EXERCISE DESCRIPTION:
Extract every line of the items below that contains the word "LilyPond".

::: ENTRIES SHOWN

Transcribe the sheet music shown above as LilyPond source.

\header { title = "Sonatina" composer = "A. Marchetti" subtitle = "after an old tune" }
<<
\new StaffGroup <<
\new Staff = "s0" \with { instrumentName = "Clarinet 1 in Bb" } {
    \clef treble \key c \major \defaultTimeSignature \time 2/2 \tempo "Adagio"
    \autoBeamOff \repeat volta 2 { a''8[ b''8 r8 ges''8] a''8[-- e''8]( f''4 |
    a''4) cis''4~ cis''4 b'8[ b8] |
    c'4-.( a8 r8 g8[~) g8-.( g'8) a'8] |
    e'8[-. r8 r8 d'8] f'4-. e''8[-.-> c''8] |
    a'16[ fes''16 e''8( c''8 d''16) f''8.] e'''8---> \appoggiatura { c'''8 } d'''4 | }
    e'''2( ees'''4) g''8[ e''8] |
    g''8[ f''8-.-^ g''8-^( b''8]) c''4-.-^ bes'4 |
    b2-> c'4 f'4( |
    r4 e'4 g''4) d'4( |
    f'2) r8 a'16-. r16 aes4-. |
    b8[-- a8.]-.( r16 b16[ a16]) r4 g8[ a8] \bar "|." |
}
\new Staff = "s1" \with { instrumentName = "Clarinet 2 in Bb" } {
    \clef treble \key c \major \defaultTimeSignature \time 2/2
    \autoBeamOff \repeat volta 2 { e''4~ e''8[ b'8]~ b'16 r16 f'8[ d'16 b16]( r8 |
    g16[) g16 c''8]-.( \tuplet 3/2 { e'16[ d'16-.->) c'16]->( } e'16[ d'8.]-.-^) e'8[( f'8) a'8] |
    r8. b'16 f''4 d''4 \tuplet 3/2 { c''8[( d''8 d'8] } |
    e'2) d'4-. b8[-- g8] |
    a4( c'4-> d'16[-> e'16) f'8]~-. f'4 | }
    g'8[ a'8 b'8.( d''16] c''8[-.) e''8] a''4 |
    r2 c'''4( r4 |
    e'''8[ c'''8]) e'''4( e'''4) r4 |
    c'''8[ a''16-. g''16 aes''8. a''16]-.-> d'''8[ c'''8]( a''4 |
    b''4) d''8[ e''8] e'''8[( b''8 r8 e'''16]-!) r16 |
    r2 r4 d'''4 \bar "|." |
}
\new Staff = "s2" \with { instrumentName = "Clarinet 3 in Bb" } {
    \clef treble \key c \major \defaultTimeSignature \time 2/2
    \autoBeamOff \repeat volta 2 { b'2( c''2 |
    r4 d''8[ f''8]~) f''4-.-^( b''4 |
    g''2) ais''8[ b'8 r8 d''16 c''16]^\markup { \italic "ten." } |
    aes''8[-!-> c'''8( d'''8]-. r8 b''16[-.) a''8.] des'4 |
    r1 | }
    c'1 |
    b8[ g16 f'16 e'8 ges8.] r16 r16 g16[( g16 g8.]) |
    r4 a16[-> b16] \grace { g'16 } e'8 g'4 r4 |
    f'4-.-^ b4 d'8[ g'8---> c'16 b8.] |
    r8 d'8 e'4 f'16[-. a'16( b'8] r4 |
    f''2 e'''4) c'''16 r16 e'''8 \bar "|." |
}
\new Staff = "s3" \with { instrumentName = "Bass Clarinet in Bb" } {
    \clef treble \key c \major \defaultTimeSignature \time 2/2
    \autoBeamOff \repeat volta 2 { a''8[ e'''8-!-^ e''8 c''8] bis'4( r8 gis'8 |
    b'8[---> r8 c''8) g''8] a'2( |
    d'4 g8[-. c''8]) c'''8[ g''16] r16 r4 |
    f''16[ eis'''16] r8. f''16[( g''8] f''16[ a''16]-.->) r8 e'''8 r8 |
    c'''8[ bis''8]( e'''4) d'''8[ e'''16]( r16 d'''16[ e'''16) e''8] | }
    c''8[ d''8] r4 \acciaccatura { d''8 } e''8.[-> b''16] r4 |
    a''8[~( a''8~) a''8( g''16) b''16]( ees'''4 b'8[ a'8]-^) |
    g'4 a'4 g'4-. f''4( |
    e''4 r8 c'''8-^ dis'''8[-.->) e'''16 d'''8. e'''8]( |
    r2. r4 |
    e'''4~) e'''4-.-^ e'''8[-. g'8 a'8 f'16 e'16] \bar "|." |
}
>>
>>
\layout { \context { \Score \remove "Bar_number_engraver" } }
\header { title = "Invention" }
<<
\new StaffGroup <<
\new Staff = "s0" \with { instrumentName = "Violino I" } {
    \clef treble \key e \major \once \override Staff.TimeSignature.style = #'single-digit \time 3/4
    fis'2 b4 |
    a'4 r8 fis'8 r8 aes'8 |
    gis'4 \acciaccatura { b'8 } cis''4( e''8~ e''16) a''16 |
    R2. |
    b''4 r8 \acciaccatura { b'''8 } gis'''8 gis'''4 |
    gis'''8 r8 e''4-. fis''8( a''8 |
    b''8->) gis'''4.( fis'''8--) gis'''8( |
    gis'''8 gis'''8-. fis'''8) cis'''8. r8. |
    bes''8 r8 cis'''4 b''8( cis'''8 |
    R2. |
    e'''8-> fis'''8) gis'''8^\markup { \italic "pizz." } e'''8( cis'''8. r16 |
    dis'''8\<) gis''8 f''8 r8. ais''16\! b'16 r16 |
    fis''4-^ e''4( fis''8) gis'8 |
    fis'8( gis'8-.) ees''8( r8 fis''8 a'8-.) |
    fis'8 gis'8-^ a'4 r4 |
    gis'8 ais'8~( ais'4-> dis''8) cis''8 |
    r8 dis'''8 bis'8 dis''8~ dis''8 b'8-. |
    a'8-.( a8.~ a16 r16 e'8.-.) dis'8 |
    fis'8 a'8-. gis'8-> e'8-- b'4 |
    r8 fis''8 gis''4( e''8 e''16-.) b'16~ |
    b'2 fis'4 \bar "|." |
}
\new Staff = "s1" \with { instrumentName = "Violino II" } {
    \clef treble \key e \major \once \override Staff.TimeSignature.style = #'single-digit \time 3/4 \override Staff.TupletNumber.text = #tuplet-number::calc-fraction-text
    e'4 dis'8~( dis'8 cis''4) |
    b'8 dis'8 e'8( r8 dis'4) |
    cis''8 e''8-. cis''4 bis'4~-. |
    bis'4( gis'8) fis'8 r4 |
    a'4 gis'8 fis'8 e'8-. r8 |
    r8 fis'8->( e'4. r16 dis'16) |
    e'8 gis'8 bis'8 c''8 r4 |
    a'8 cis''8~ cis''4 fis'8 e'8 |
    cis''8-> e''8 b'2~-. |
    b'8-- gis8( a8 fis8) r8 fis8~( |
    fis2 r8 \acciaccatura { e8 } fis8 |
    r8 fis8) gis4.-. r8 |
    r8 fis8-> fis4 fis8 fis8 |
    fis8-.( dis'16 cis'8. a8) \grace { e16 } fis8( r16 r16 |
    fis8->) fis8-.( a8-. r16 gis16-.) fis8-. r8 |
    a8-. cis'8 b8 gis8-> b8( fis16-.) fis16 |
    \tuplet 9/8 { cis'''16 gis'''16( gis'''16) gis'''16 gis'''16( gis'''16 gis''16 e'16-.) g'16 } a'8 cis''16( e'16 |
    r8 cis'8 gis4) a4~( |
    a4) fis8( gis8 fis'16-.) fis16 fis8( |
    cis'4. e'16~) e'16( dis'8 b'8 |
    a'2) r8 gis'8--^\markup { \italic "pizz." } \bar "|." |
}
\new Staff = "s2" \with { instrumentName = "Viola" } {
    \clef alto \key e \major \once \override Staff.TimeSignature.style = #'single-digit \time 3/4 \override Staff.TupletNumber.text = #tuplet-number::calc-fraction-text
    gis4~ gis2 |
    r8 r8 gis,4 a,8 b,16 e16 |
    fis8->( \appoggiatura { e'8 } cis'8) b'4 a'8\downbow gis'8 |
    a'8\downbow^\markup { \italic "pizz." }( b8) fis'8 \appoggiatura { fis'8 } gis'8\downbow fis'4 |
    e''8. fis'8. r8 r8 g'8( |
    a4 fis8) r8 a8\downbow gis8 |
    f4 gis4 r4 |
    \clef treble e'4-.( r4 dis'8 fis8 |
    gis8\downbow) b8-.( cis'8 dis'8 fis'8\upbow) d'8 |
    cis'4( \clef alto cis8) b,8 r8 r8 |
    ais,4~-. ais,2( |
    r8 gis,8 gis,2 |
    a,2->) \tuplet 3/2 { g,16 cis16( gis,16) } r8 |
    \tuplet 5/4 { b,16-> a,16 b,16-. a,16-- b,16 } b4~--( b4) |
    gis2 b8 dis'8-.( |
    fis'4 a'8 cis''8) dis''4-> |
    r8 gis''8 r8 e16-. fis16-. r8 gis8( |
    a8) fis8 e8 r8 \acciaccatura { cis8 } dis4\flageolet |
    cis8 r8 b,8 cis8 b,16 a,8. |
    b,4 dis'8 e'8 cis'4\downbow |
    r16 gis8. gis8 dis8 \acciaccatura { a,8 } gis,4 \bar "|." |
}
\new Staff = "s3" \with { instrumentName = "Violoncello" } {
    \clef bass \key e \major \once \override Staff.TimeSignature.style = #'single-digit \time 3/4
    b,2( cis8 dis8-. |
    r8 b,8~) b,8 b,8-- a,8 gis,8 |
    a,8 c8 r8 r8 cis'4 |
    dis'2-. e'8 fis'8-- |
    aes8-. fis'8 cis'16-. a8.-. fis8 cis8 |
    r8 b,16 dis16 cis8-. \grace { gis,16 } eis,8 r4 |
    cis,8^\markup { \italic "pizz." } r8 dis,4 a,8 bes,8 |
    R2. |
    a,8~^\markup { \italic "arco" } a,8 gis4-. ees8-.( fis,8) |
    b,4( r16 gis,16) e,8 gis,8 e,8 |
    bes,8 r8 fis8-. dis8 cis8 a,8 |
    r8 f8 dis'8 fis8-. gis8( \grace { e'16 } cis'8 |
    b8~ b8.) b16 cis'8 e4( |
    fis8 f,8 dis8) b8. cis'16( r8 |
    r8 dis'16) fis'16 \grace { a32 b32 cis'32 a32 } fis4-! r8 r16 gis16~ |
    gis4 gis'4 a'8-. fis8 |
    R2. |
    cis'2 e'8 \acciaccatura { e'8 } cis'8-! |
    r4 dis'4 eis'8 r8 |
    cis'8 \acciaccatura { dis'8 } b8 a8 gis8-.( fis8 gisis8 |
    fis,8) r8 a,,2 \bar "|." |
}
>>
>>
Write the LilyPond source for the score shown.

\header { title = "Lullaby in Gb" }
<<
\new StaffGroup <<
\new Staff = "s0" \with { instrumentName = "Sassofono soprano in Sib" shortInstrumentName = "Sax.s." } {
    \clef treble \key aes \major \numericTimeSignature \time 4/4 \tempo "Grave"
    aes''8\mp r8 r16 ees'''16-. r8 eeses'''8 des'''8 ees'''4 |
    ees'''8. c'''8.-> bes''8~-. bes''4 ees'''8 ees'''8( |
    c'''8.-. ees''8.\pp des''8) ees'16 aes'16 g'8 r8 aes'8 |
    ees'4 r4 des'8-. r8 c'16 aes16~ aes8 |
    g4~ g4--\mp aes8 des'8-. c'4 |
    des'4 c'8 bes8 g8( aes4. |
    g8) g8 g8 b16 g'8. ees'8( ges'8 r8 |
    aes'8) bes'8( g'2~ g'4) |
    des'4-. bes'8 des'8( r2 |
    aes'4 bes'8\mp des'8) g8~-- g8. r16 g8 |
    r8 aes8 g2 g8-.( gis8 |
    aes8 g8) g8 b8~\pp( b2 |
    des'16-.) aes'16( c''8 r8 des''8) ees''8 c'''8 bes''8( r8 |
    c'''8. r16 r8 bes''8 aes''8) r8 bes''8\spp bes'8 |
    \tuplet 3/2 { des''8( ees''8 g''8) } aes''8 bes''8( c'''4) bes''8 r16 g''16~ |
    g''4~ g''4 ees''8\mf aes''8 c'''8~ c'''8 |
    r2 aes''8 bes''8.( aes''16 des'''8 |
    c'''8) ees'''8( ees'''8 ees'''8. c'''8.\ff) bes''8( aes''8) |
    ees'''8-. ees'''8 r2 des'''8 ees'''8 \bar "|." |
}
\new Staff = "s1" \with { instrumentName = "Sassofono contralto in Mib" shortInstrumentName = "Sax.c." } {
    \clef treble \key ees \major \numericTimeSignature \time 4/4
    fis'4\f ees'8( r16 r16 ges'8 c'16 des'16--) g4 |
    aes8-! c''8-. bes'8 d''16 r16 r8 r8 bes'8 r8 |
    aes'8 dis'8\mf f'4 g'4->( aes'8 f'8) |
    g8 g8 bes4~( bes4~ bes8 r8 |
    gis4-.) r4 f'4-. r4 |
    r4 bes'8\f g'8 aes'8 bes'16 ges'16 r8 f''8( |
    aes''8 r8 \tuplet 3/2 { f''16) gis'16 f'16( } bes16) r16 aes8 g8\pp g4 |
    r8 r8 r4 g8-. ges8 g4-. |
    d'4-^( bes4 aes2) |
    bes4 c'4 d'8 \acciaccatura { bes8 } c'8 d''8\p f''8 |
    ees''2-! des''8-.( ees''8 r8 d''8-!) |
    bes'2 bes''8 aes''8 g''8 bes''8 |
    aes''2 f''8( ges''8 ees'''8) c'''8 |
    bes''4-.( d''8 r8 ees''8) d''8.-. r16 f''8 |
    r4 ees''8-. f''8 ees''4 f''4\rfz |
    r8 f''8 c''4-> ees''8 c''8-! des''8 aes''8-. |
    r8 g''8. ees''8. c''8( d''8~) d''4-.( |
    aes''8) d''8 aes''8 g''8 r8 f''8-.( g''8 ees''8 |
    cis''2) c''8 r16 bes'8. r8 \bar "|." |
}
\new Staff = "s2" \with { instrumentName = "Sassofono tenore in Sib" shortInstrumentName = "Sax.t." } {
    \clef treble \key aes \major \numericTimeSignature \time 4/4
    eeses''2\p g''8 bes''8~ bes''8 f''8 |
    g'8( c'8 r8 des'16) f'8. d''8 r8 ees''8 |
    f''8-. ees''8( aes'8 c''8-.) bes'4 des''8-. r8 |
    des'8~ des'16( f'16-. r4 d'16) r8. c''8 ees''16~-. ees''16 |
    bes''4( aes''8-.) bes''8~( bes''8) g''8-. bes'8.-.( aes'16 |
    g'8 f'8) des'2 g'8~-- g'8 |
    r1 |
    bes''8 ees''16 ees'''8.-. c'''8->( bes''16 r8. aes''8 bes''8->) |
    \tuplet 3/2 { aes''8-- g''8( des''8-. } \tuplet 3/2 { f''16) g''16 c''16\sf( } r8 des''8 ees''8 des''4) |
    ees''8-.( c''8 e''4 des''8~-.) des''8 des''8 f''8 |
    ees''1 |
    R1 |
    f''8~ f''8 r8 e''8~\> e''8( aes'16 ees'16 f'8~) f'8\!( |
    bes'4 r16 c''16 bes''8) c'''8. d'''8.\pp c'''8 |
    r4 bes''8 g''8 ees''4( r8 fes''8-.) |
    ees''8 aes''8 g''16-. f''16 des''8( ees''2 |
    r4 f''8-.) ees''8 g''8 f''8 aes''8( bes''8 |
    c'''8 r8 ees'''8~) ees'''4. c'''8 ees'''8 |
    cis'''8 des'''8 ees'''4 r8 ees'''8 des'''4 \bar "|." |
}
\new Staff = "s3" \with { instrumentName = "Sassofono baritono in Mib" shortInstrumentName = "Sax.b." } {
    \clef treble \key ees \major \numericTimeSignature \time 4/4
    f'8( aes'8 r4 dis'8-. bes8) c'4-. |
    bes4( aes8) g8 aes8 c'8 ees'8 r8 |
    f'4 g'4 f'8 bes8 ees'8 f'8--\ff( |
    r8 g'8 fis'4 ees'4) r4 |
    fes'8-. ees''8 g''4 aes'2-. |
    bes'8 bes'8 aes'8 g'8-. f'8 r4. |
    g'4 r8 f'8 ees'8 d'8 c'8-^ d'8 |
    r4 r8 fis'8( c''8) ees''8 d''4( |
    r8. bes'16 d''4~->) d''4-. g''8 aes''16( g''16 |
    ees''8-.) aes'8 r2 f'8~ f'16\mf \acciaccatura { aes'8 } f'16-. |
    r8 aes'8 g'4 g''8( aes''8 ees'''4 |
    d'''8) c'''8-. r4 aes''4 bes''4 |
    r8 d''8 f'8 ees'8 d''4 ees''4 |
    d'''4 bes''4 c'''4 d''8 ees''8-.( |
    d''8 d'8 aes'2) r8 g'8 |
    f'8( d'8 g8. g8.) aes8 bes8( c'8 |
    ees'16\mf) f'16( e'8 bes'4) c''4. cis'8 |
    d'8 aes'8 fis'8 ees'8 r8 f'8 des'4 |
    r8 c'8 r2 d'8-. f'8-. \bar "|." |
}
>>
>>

::::::

SOLUTION TO THIS EXERCISE:
Transcribe the sheet music shown above as LilyPond source.
Write the LilyPond source for the score shown.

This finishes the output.